START RECORDS TO USE

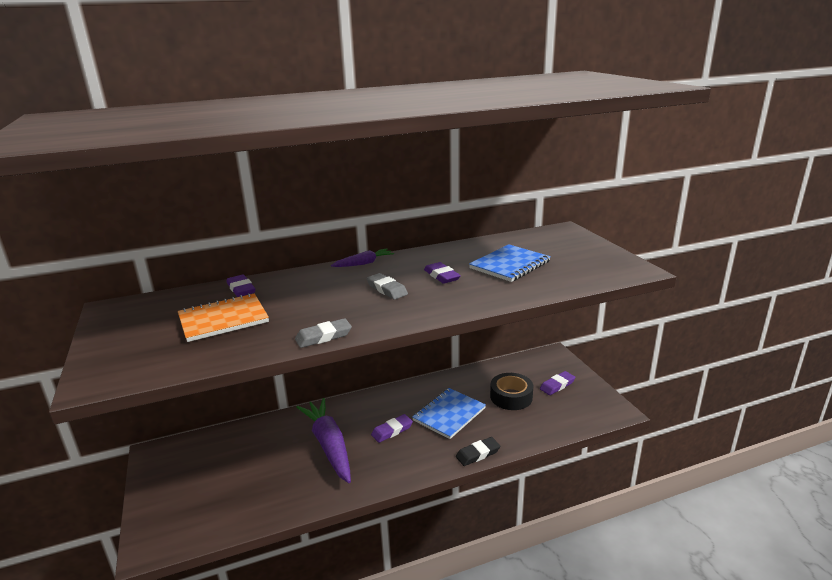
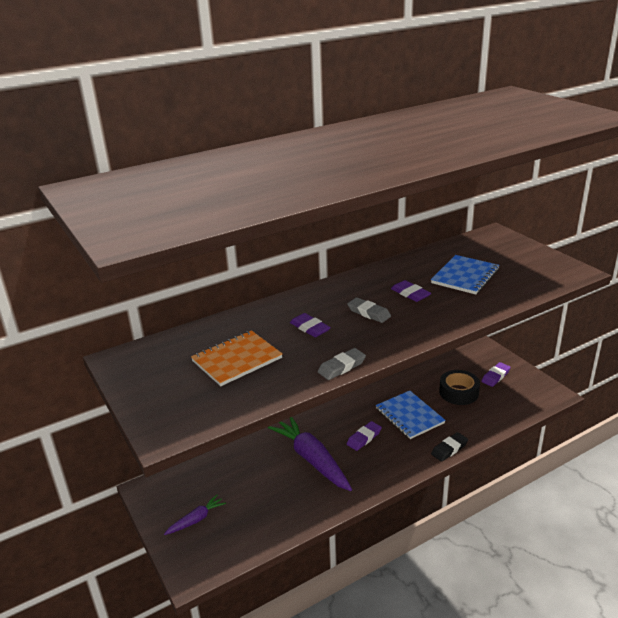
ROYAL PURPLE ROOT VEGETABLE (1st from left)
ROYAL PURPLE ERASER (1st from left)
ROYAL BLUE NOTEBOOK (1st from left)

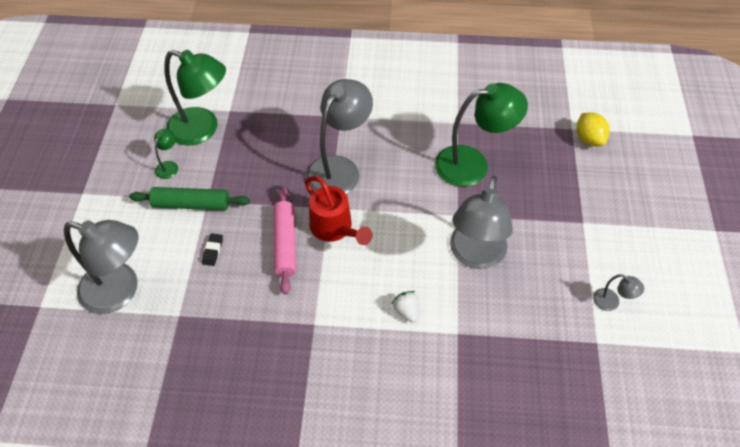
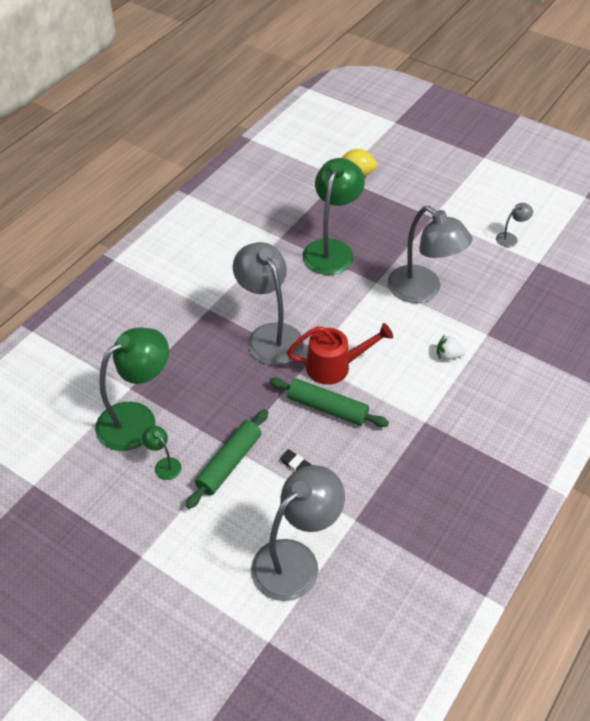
EMERALD PASTRY ROLLER (2nd from left)

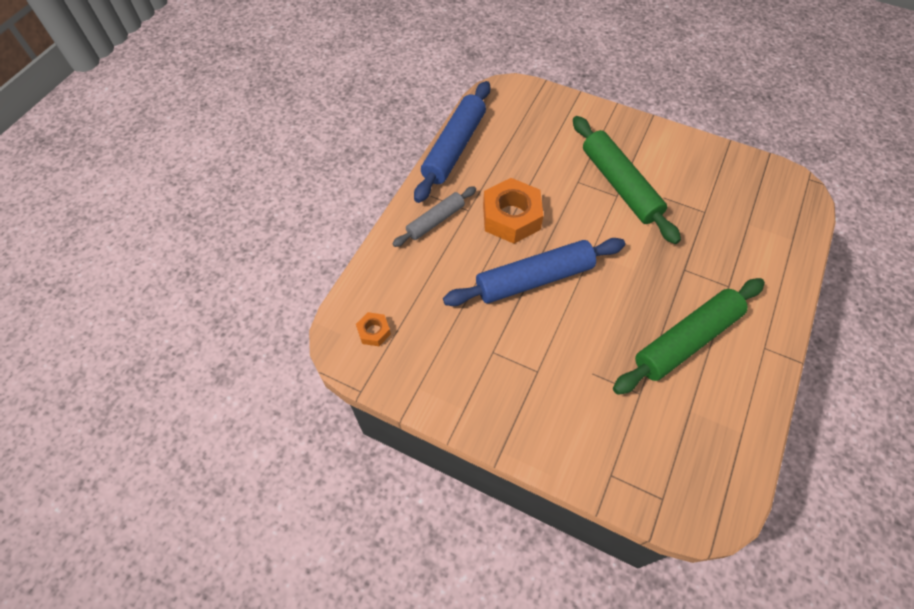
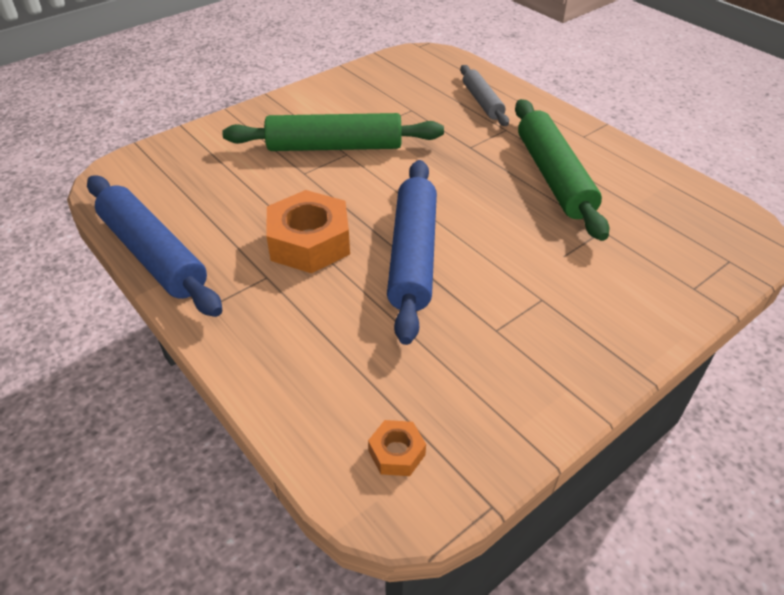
GREY PASTRY ROLLER

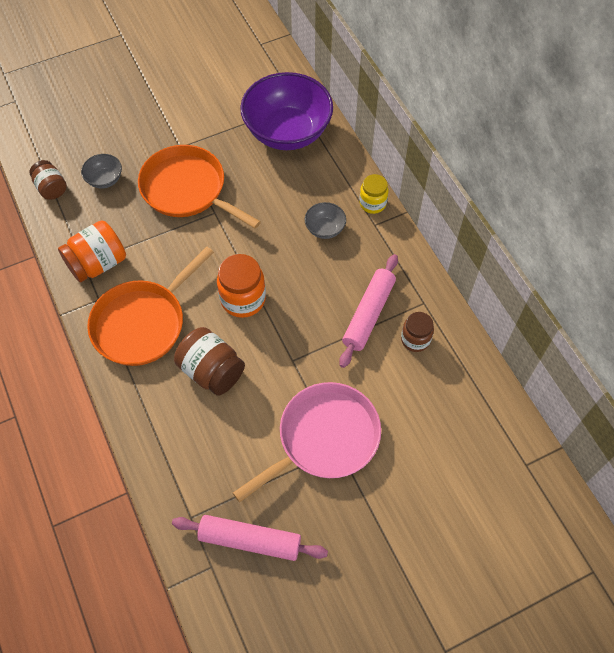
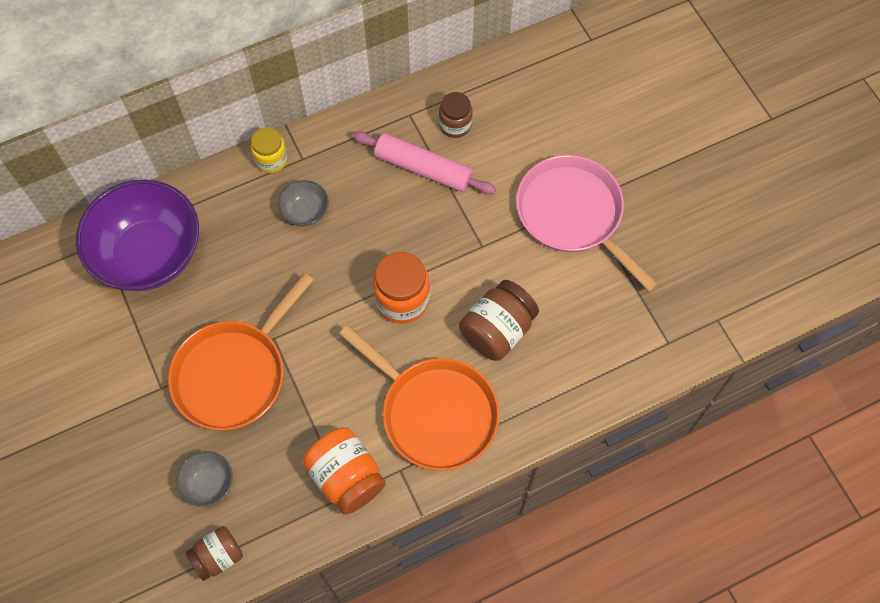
PINK PASTRY ROLLER (1st from left in the first image)

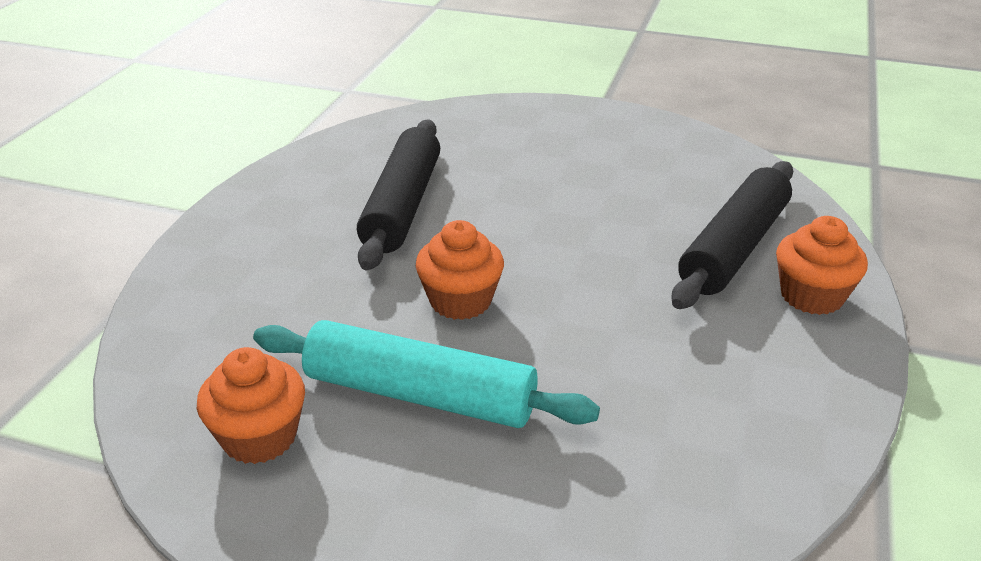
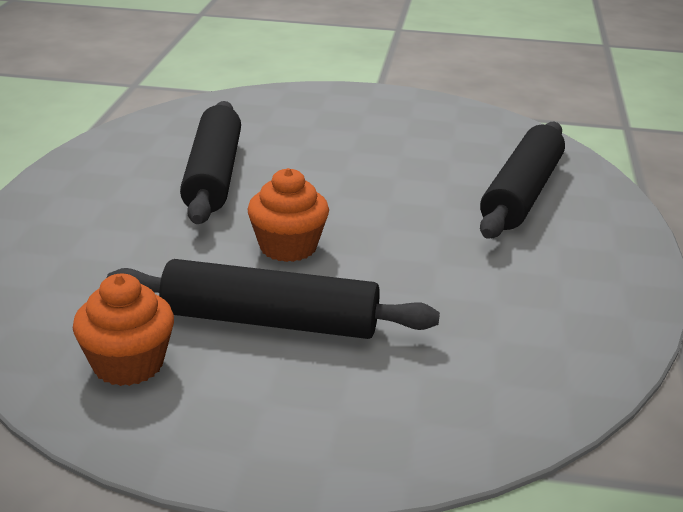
BRIGHT ORANGE FAIRY CAKE (3rd from left in the first image)
EBONY PASTRY ROLLER (2nd from left)

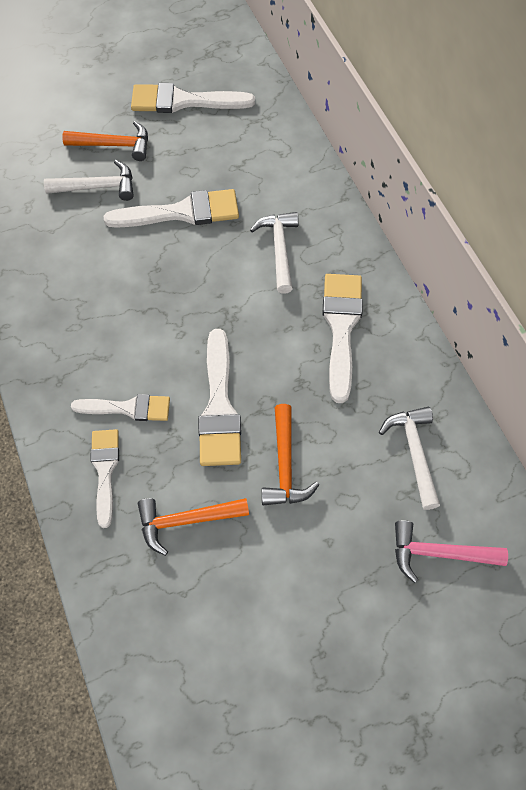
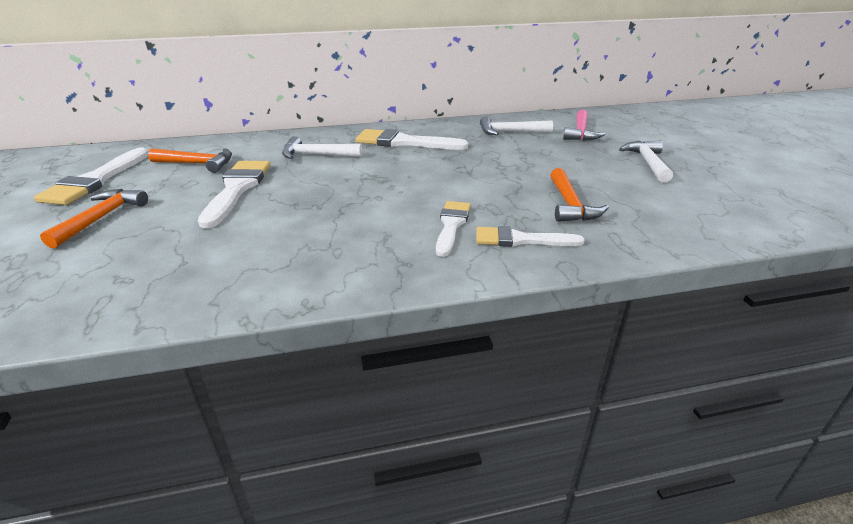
PURE WHITE HAMMER (3rd from left)
PURE WHITE PAINTBRUSH (5th from left in the first image)
BRIGHT ORANGE HAMMER (2nd from left)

END RECORDS TO USE

ACTION ITEM. Your reply should restate the data above word for word and contain no pictures.

YOUR SOLUTION.
ROYAL PURPLE ROOT VEGETABLE (1st from left)
ROYAL PURPLE ERASER (1st from left)
ROYAL BLUE NOTEBOOK (1st from left)

EMERALD PASTRY ROLLER (2nd from left)

GREY PASTRY ROLLER

PINK PASTRY ROLLER (1st from left in the first image)

BRIGHT ORANGE FAIRY CAKE (3rd from left in the first image)
EBONY PASTRY ROLLER (2nd from left)

PURE WHITE HAMMER (3rd from left)
PURE WHITE PAINTBRUSH (5th from left in the first image)
BRIGHT ORANGE HAMMER (2nd from left)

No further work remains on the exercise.